*AIM OF THE EXERCISE:* For this exercise, restate word for word only the lines from the one containing "black circle: (140, 85) -> (130, 29), moved" through the last line below. Pictures do not get copied.
BEGIN SUPPLIED MATERIAL
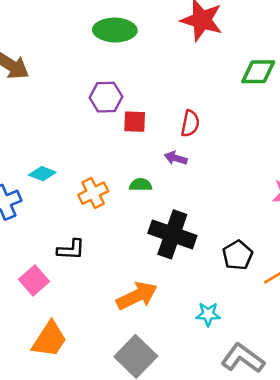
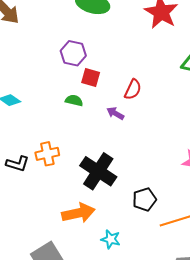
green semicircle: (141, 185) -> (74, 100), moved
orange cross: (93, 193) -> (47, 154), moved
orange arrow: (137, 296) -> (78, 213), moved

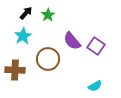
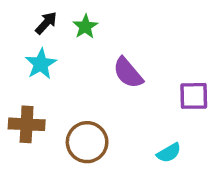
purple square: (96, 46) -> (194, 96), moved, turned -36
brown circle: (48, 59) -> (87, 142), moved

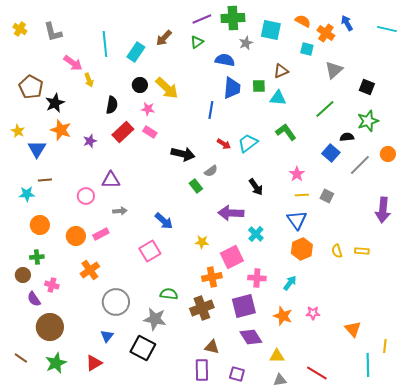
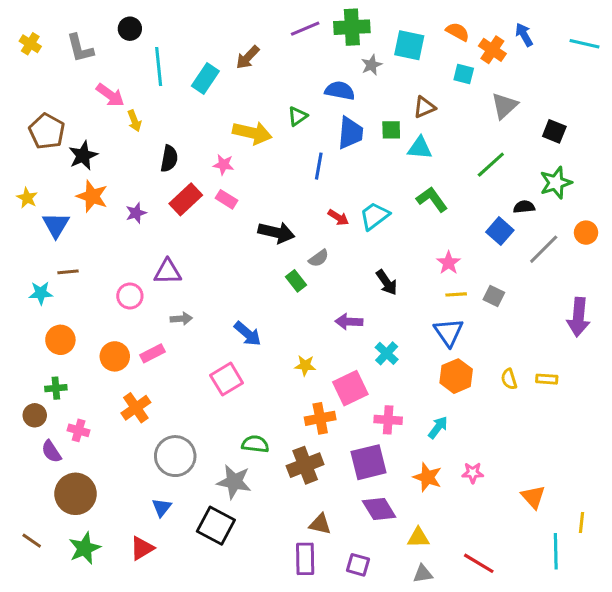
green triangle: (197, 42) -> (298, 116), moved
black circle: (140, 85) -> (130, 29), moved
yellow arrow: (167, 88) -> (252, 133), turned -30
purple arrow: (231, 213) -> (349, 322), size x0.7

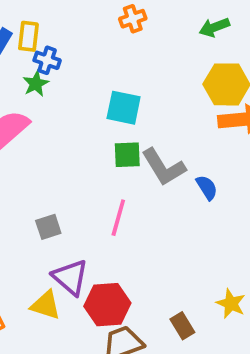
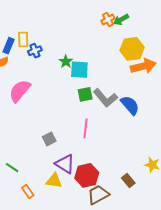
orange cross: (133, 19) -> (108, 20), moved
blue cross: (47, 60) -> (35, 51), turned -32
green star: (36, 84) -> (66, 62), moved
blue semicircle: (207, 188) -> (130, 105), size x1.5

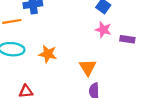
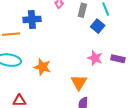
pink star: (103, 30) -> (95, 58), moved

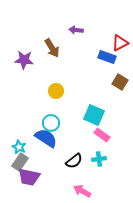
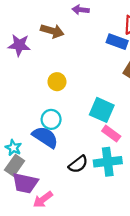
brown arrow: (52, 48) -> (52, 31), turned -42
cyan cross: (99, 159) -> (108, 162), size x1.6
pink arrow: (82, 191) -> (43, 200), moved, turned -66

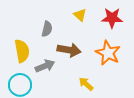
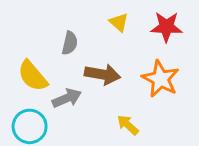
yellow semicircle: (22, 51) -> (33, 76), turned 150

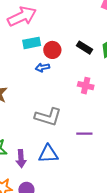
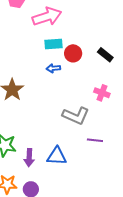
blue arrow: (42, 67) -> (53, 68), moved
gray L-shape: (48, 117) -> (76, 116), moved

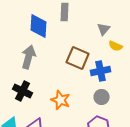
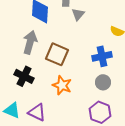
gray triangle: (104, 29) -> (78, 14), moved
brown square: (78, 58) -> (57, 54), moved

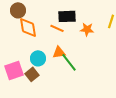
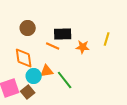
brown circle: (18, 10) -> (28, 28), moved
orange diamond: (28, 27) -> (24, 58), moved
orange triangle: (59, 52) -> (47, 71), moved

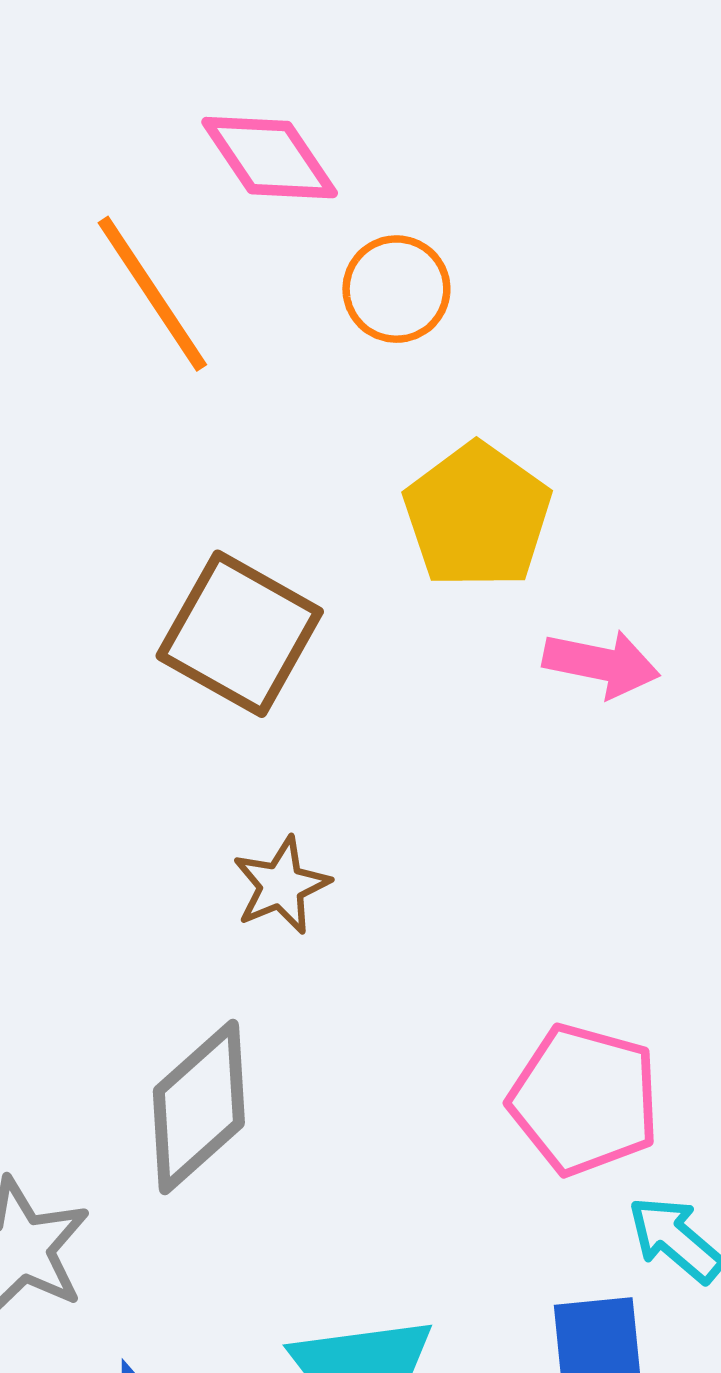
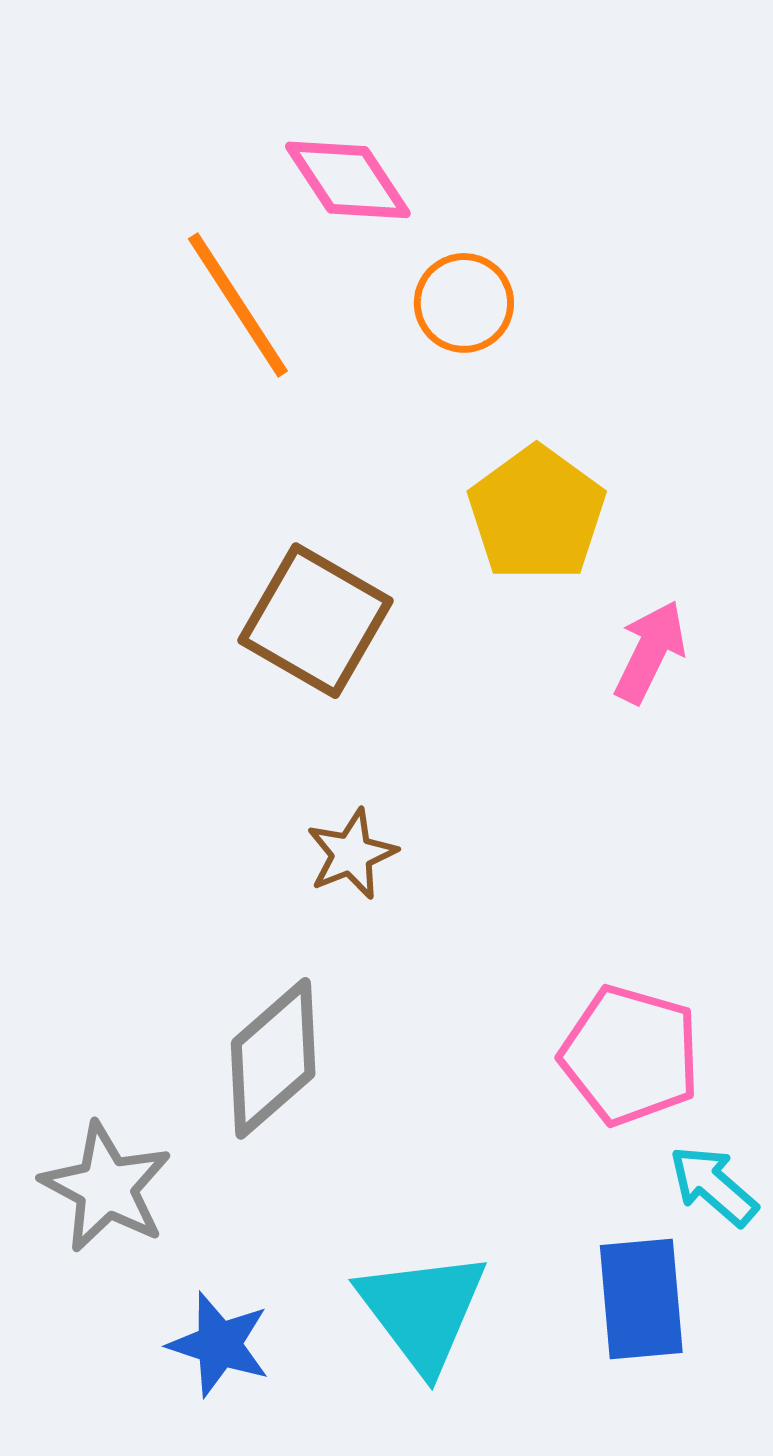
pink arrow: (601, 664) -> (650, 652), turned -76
END SUPPLIED MATERIAL
*PROBLEM SOLUTION:*
black circle: (140, 85) -> (130, 29), moved
yellow arrow: (167, 88) -> (252, 133), turned -30
purple arrow: (231, 213) -> (349, 322), size x0.7

orange cross: (133, 19) -> (108, 20), moved
blue cross: (47, 60) -> (35, 51), turned -32
green star: (36, 84) -> (66, 62), moved
blue semicircle: (207, 188) -> (130, 105), size x1.5

pink star: (103, 30) -> (95, 58), moved

brown arrow: (52, 48) -> (52, 31), turned -42
cyan cross: (99, 159) -> (108, 162), size x1.6
pink arrow: (82, 191) -> (43, 200), moved, turned -66

yellow semicircle: (22, 51) -> (33, 76), turned 150

blue arrow: (42, 67) -> (53, 68), moved
gray L-shape: (48, 117) -> (76, 116), moved

gray triangle: (104, 29) -> (78, 14), moved
brown square: (78, 58) -> (57, 54), moved

brown circle: (18, 10) -> (28, 28), moved
orange diamond: (28, 27) -> (24, 58), moved
orange triangle: (59, 52) -> (47, 71), moved

pink arrow: (601, 664) -> (650, 652), turned -76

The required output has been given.